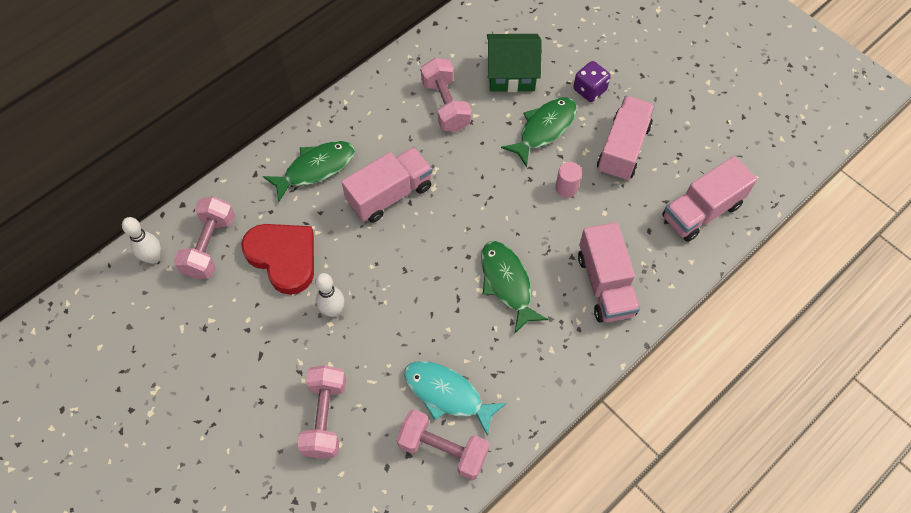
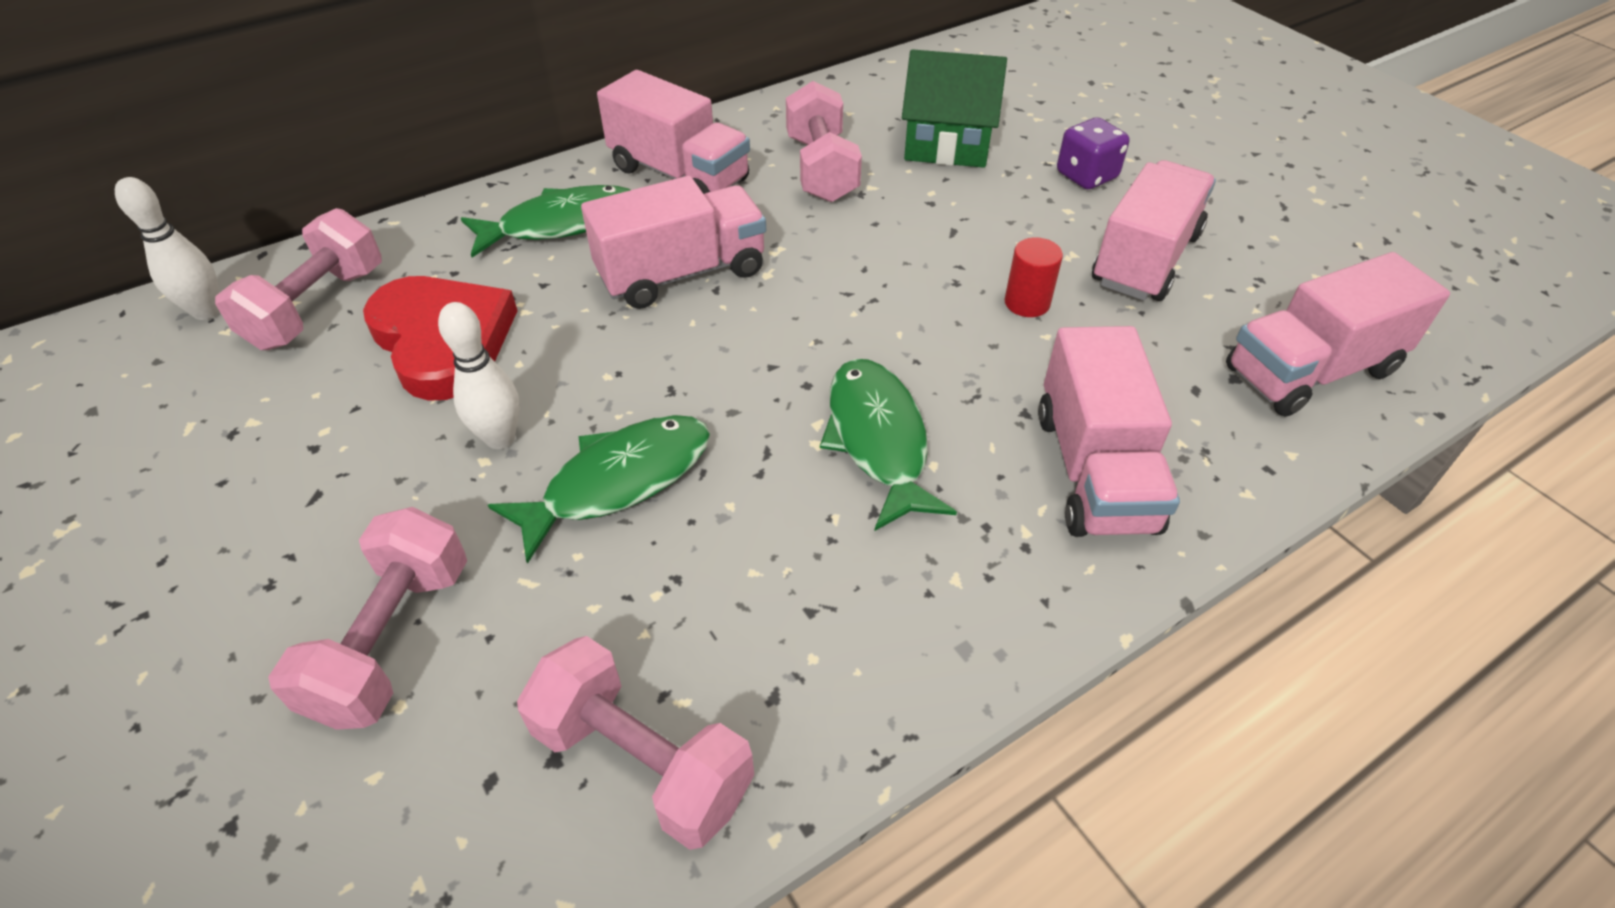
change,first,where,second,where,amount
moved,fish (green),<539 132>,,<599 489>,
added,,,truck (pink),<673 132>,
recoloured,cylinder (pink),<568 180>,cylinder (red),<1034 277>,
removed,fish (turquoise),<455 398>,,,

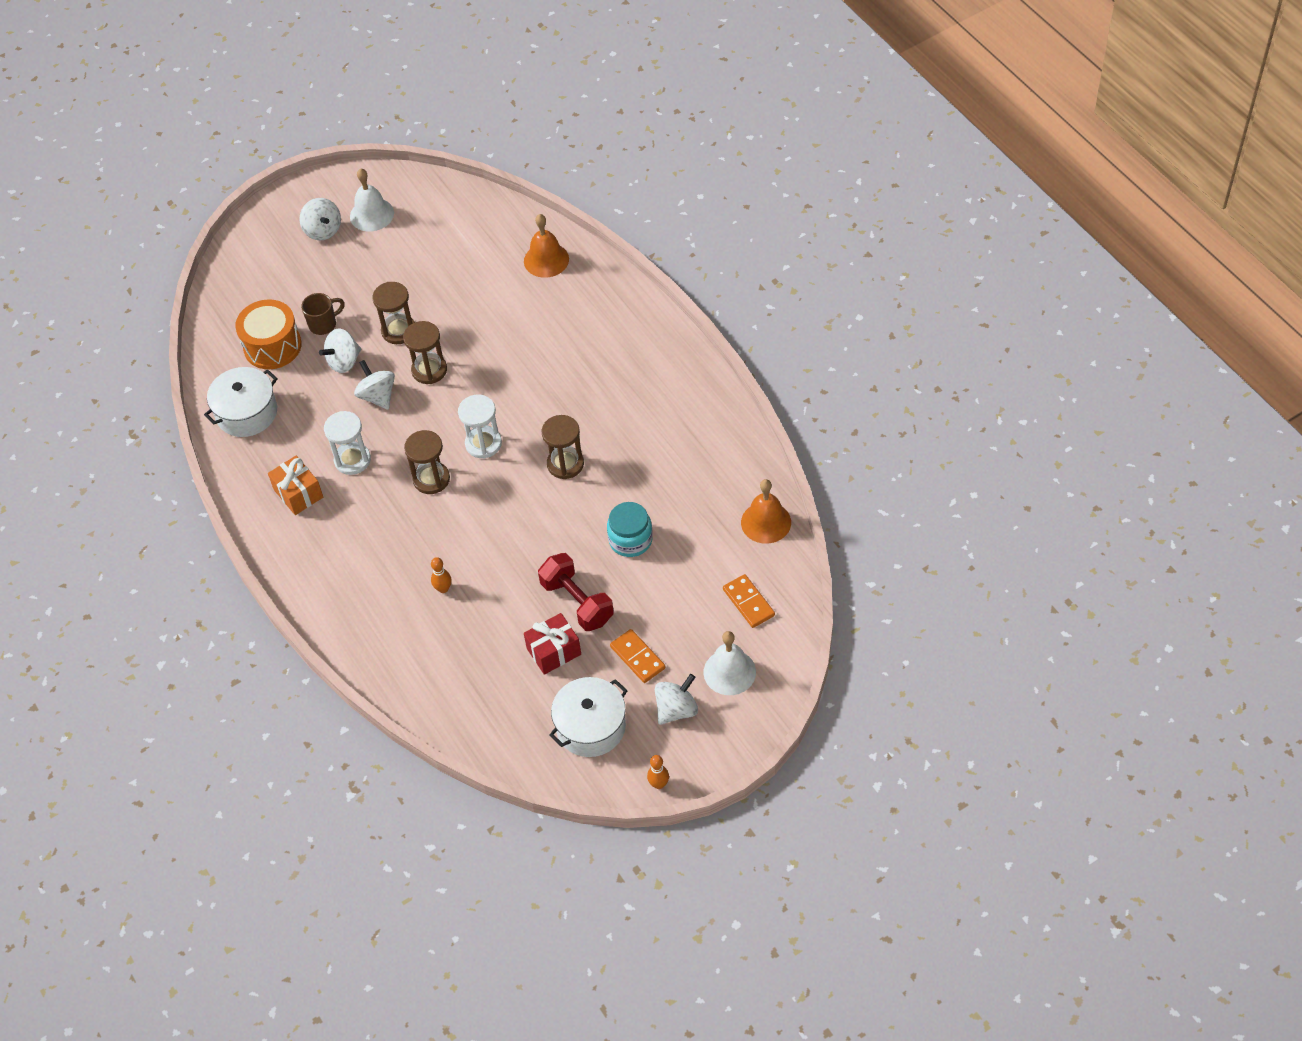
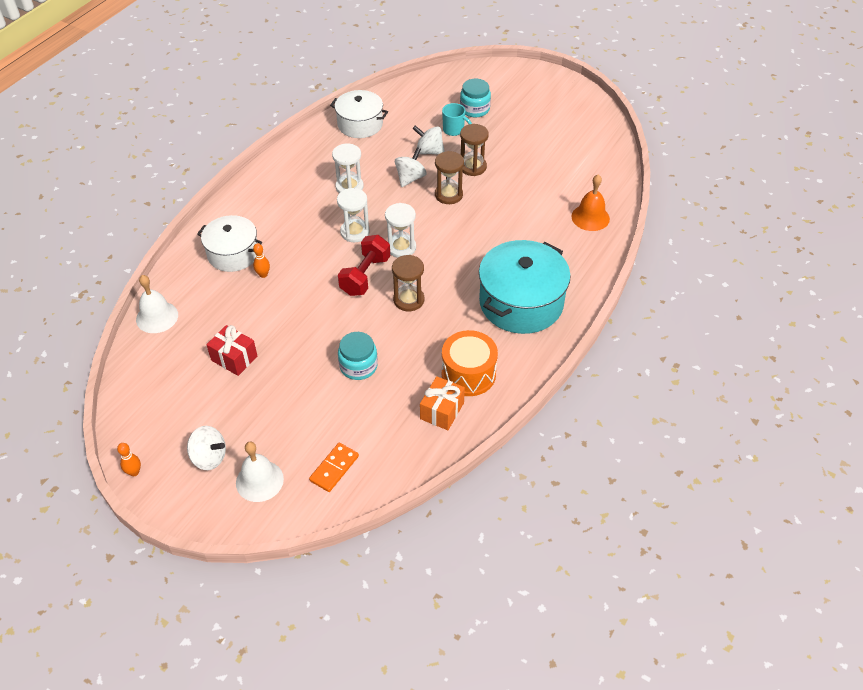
change,first,where,second,where,amount
moved,bell (white),<372 200>,,<157 304>,
moved,pot (white),<588 717>,,<229 243>,
recoloured,hourglass (brown),<427 462>,hourglass (white),<353 215>,
moved,dumbbell (red),<576 592>,,<364 265>,
moved,gift (orange),<295 485>,,<442 403>,
recoloured,mug (brown),<323 314>,mug (turquoise),<457 119>,
moved,drum (orange),<268 334>,,<470 363>,
added,,,jar (turquoise),<475 98>,
added,,,pot (turquoise),<525 287>,
removed,spinning top (white),<320 219>,,,
removed,domino (orange),<638 656>,,,
removed,bell (orange),<766 511>,,,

Problem requirements: Using the listing above, pull out all lines that hold the word "pink".

Answer for this exercise:
added,,,truck (pink),<673 132>,
recoloured,cylinder (pink),<568 180>,cylinder (red),<1034 277>,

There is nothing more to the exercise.